Would you print out all of the data exactly and keep the pictures out of it?

━━━ Study material

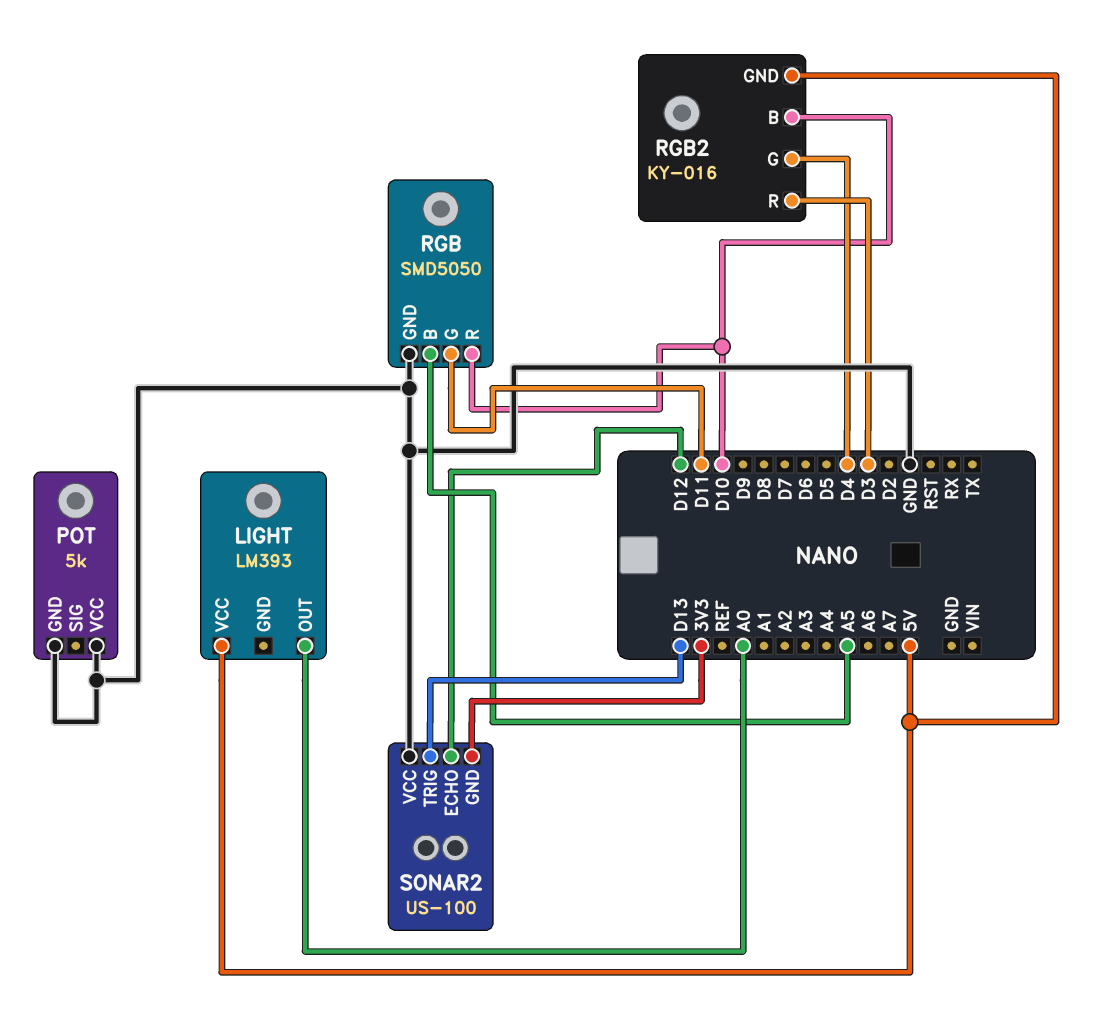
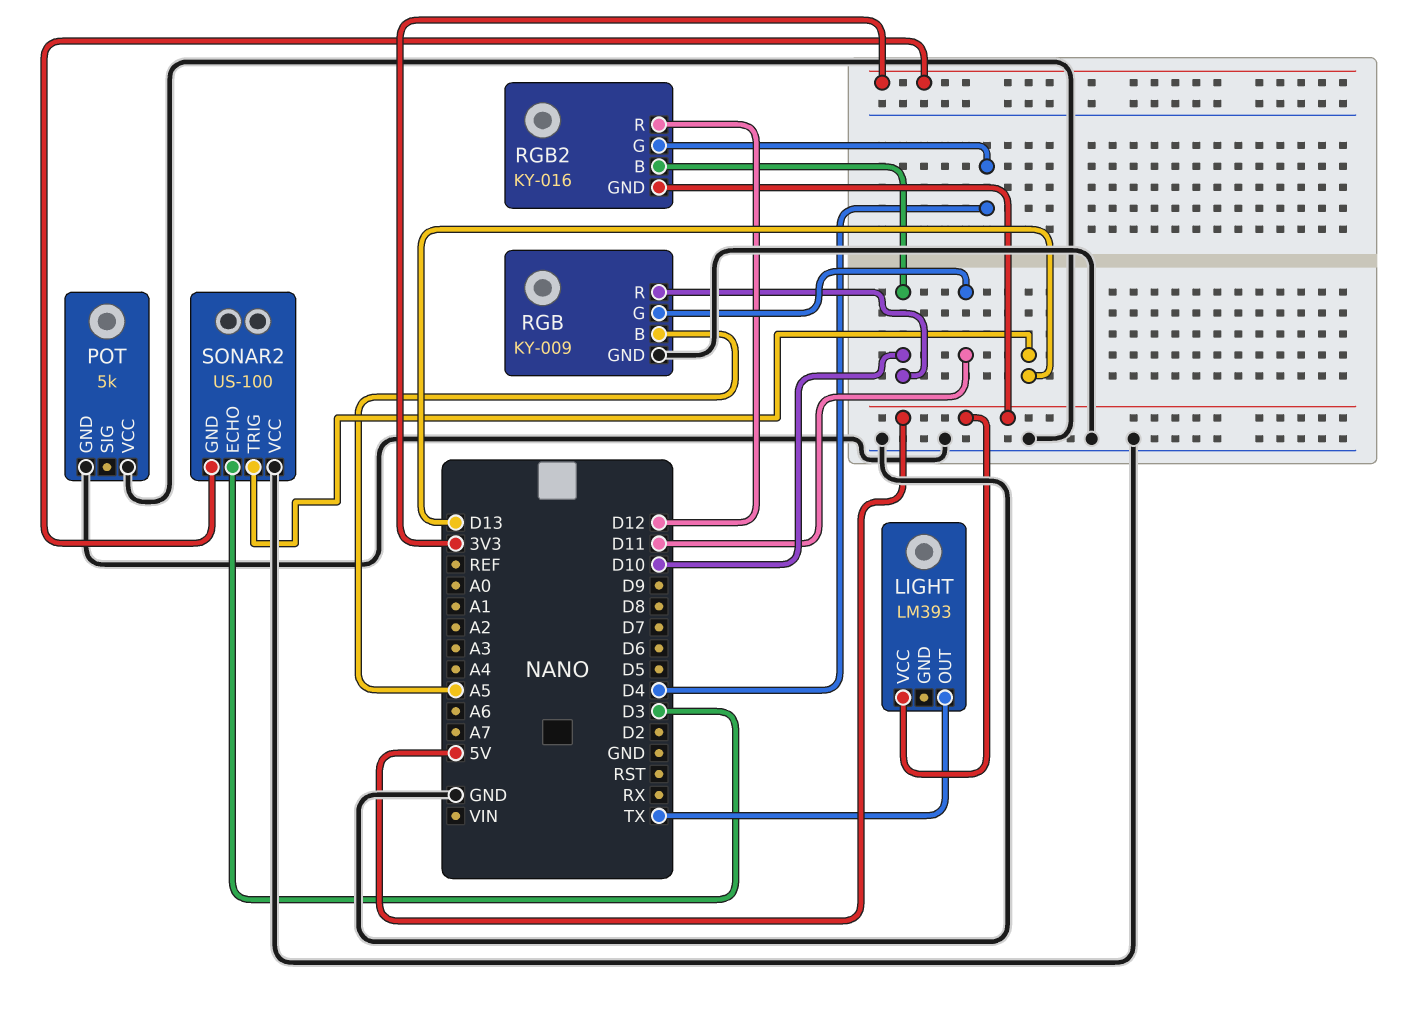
LIGHT pin OUT: A0 -> TX
RGB: SMD5050 -> KY-009
RGB2 pin R: D3 -> D12
SONAR2 pin ECHO: D12 -> D3

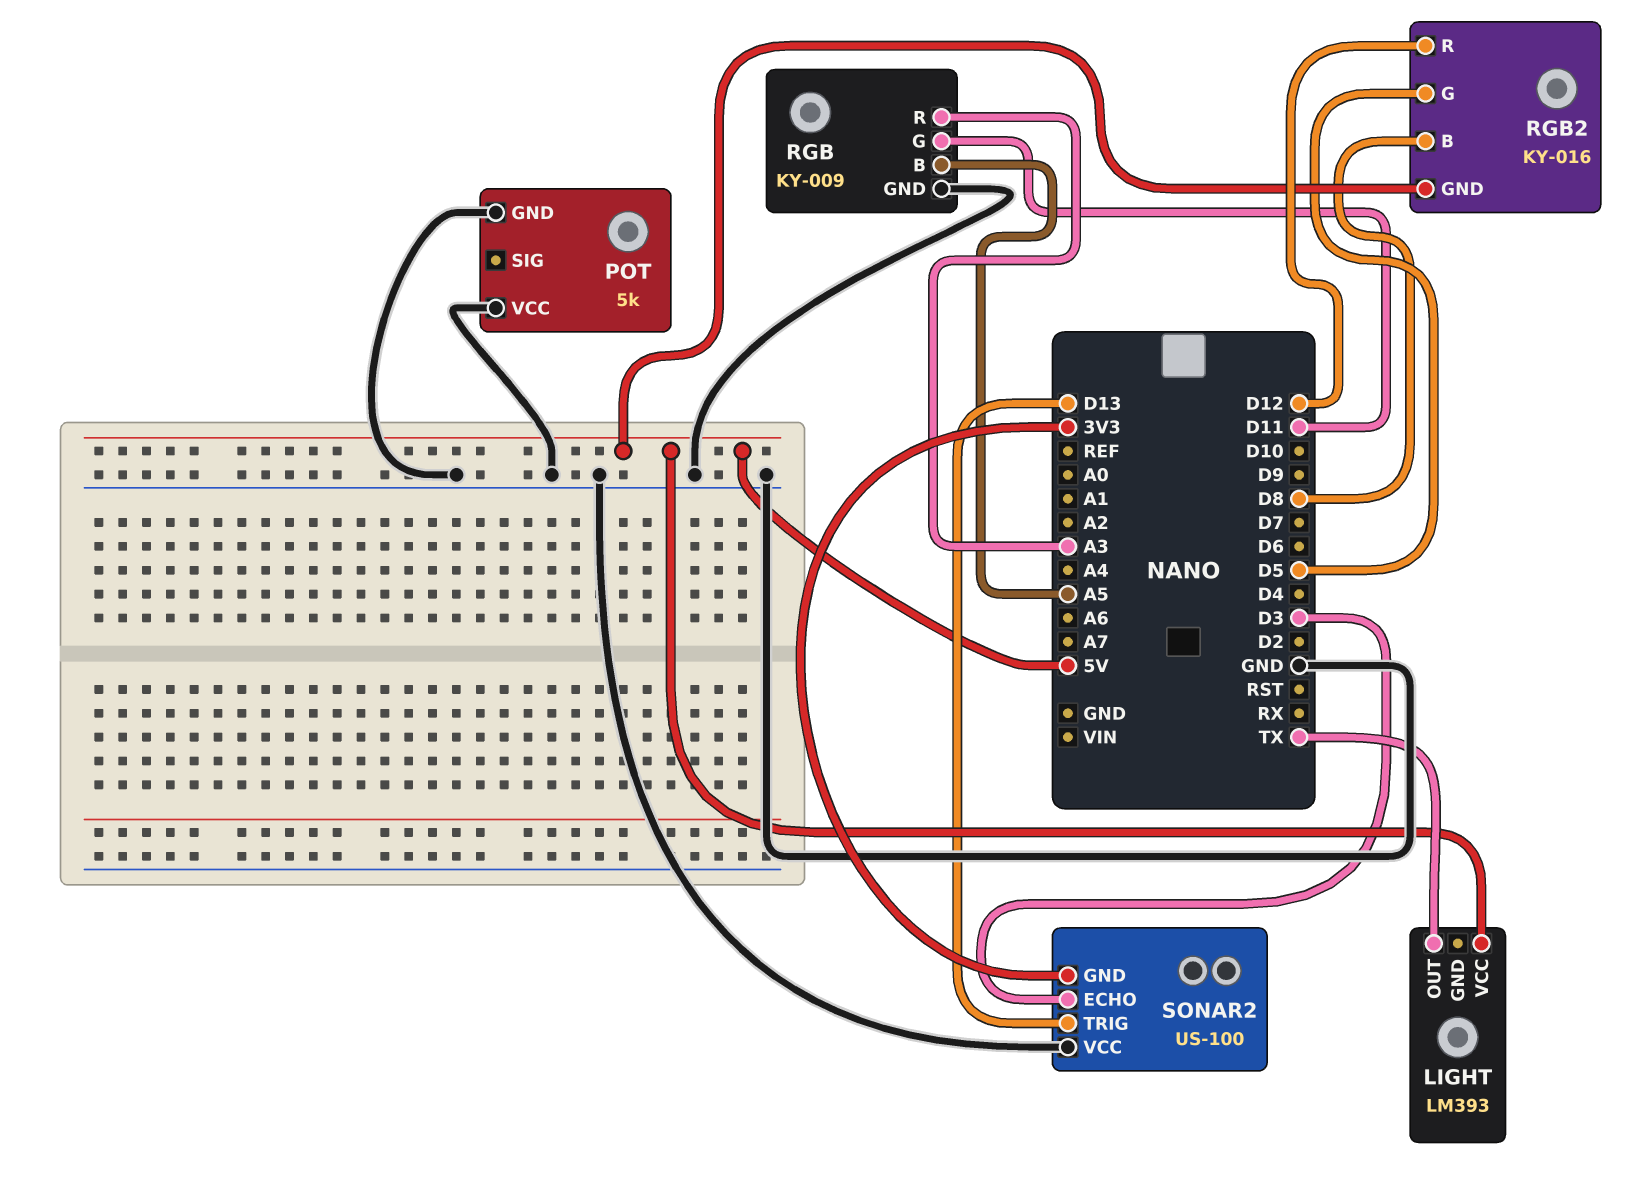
RGB pin R: D10 -> A3
RGB2 pin B: D10 -> D8
RGB2 pin G: D4 -> D5

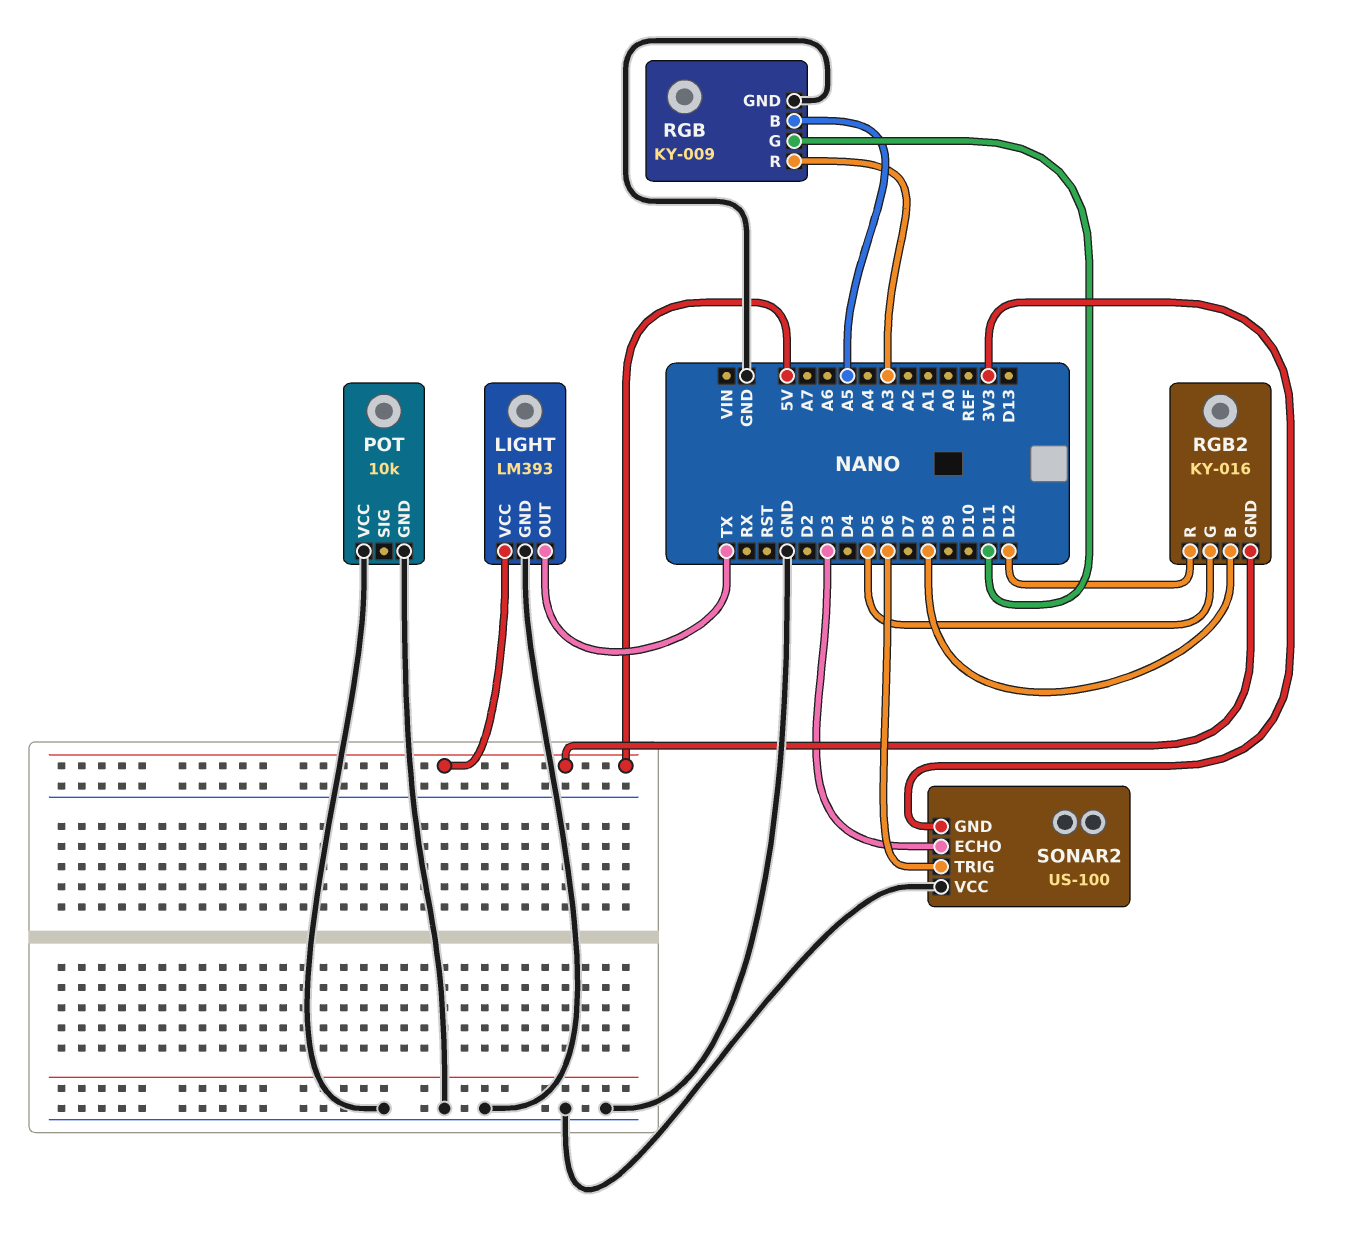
LIGHT pin GND: none -> GND
POT: 5k -> 10k
SONAR2 pin TRIG: D13 -> D6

━━━━━━

Result below =>
LIGHT pin OUT: A0 -> TX
RGB: SMD5050 -> KY-009
RGB2 pin R: D3 -> D12
SONAR2 pin ECHO: D12 -> D3

RGB pin R: D10 -> A3
RGB2 pin B: D10 -> D8
RGB2 pin G: D4 -> D5

LIGHT pin GND: none -> GND
POT: 5k -> 10k
SONAR2 pin TRIG: D13 -> D6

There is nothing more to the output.